● Goal of the exercise: Among the entries below, one line contains "camera: 20 degrees left, 15 degrees down" and another contains "(651, 648) = (537, 359): green". Transcribe those two lines and every line between them, exactly.

● Given data:
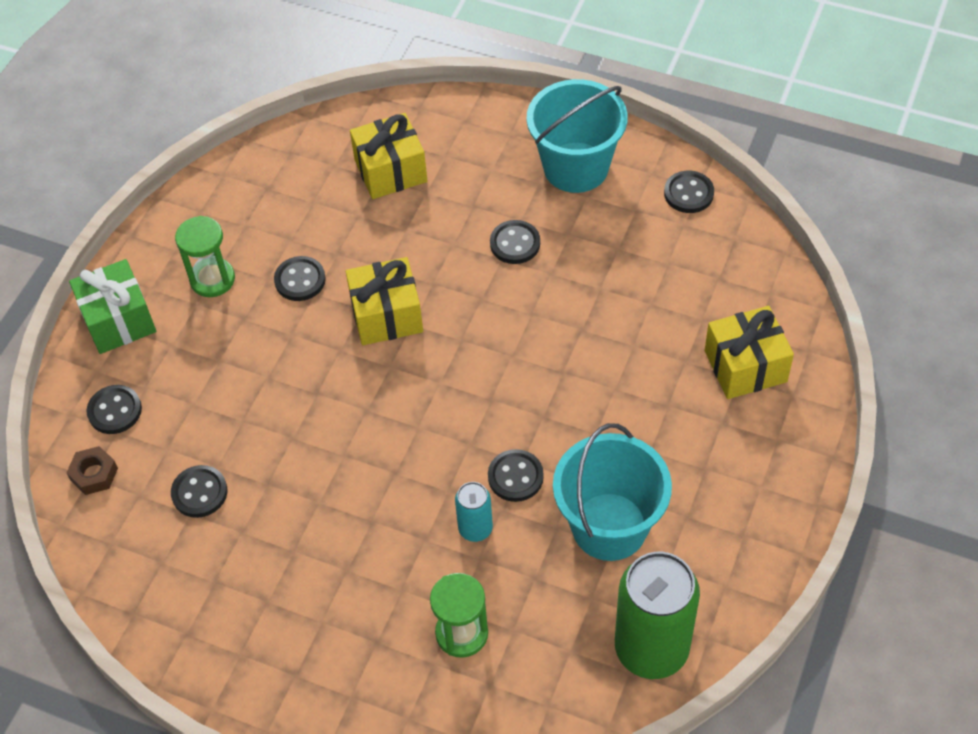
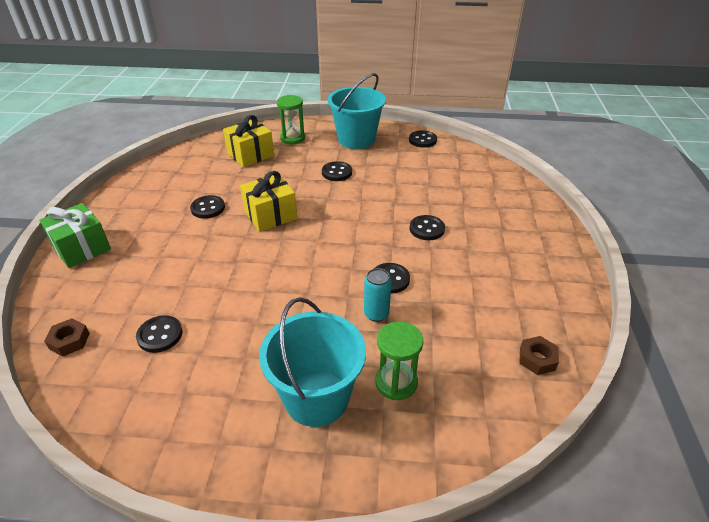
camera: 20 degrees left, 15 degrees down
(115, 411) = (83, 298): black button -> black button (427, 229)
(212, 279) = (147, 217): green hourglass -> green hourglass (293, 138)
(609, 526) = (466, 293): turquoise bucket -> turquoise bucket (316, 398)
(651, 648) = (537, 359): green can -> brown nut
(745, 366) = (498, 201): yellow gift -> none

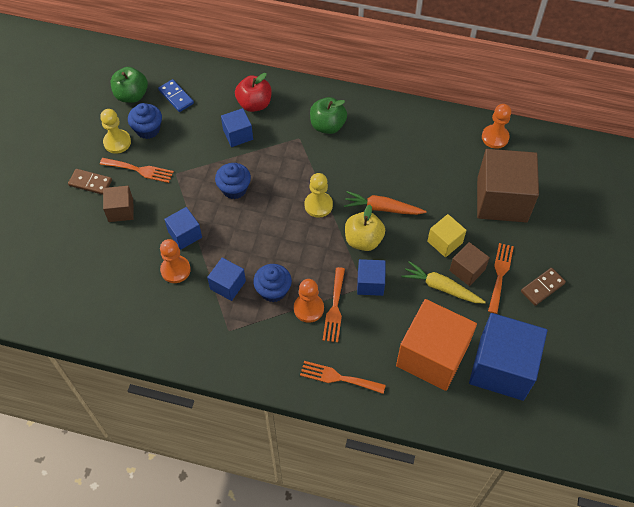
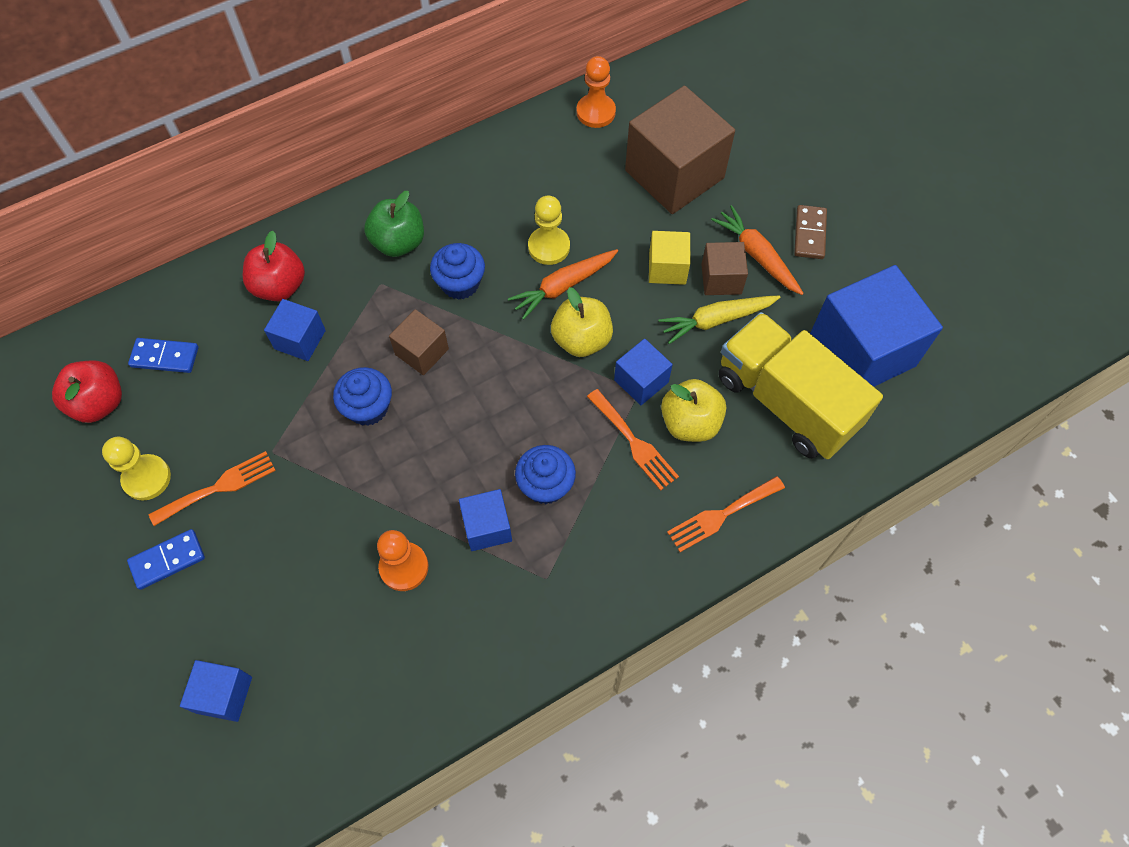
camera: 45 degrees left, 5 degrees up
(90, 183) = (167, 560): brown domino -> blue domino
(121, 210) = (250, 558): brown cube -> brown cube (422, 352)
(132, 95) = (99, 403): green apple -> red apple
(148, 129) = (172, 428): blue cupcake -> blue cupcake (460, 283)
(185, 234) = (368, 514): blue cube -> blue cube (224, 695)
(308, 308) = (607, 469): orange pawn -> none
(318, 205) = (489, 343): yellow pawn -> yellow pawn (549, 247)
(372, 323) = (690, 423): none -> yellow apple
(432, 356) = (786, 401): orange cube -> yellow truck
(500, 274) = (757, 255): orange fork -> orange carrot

--

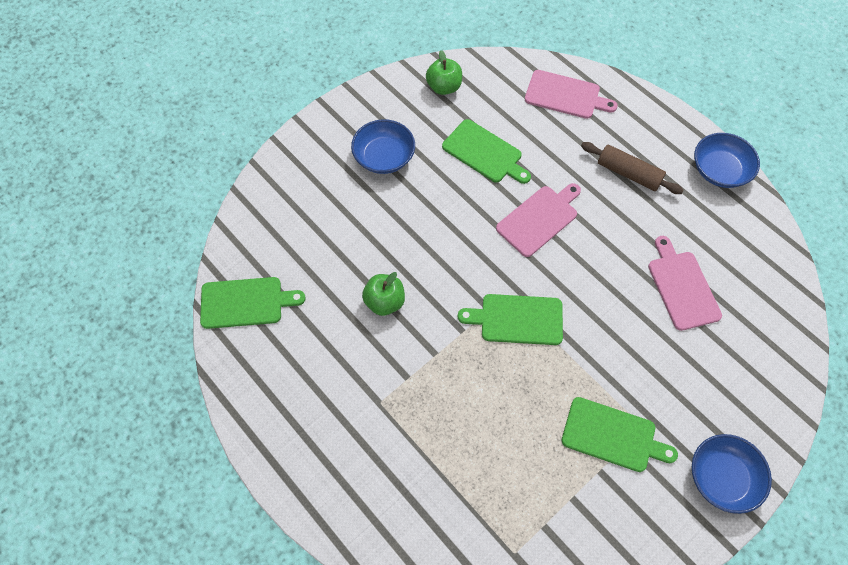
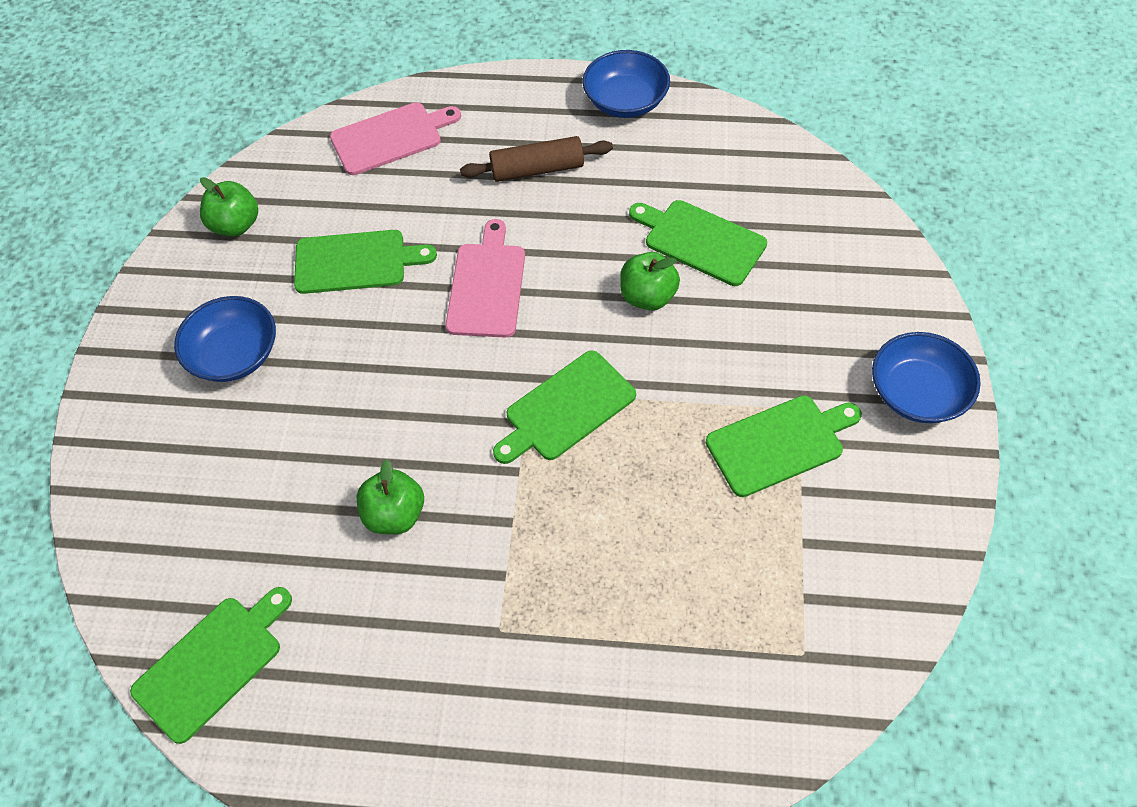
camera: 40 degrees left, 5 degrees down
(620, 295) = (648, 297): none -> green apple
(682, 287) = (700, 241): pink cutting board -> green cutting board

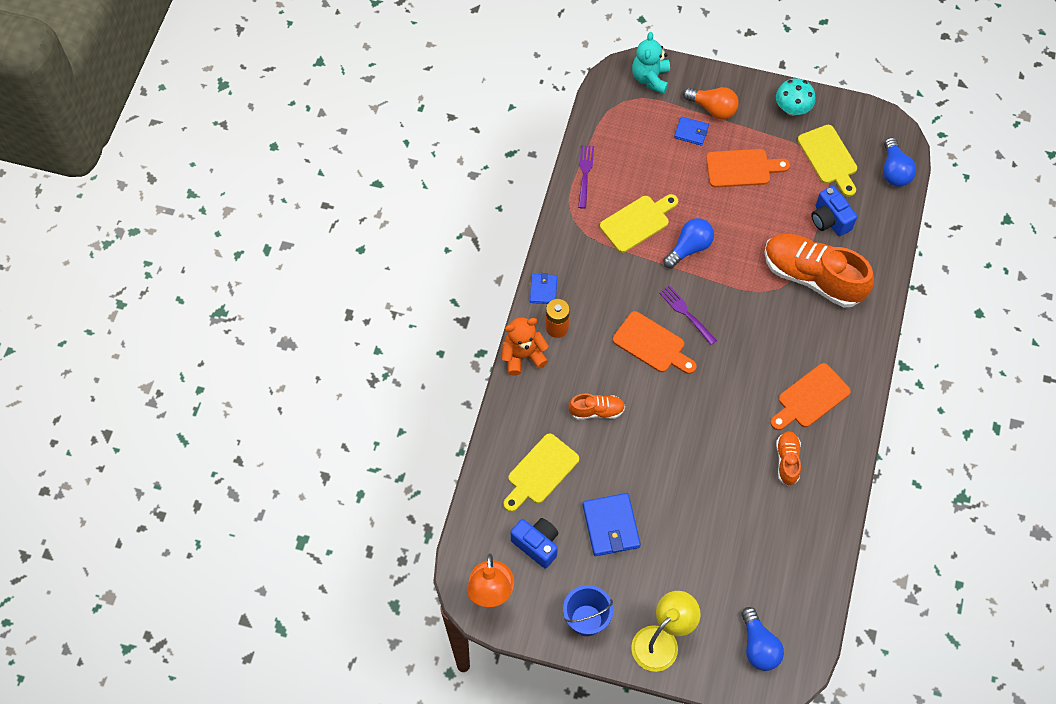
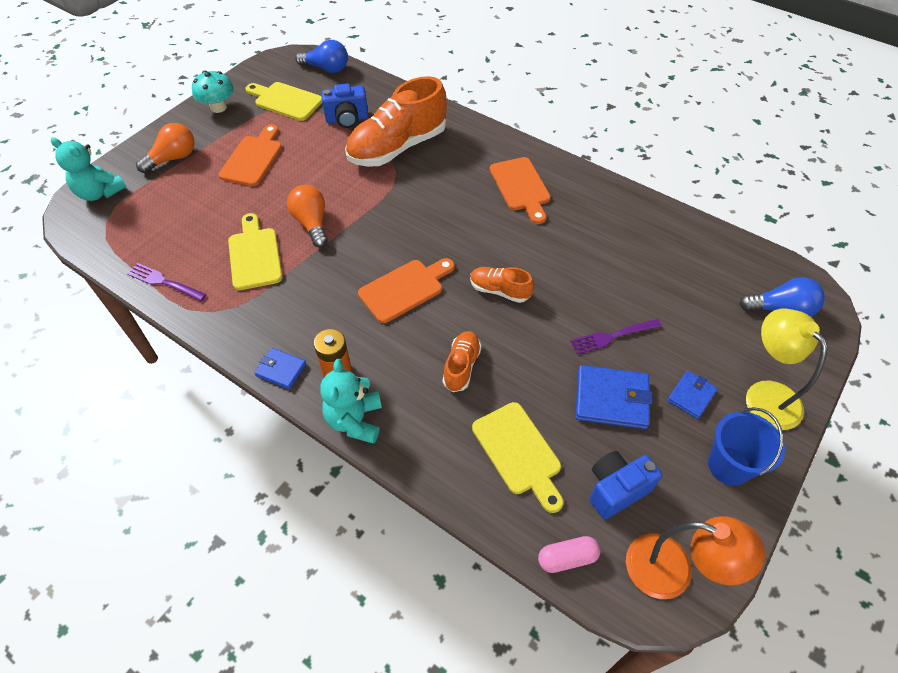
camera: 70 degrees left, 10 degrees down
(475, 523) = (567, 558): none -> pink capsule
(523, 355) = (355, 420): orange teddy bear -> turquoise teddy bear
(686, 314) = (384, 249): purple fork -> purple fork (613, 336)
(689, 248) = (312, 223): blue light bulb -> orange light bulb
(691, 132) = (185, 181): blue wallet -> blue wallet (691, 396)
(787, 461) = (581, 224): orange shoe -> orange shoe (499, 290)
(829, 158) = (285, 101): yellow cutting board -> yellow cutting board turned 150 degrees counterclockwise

● Response to the exercise:
camera: 20 degrees left, 15 degrees down
(115, 411) = (83, 298): black button -> black button (427, 229)
(212, 279) = (147, 217): green hourglass -> green hourglass (293, 138)
(609, 526) = (466, 293): turquoise bucket -> turquoise bucket (316, 398)
(651, 648) = (537, 359): green can -> brown nut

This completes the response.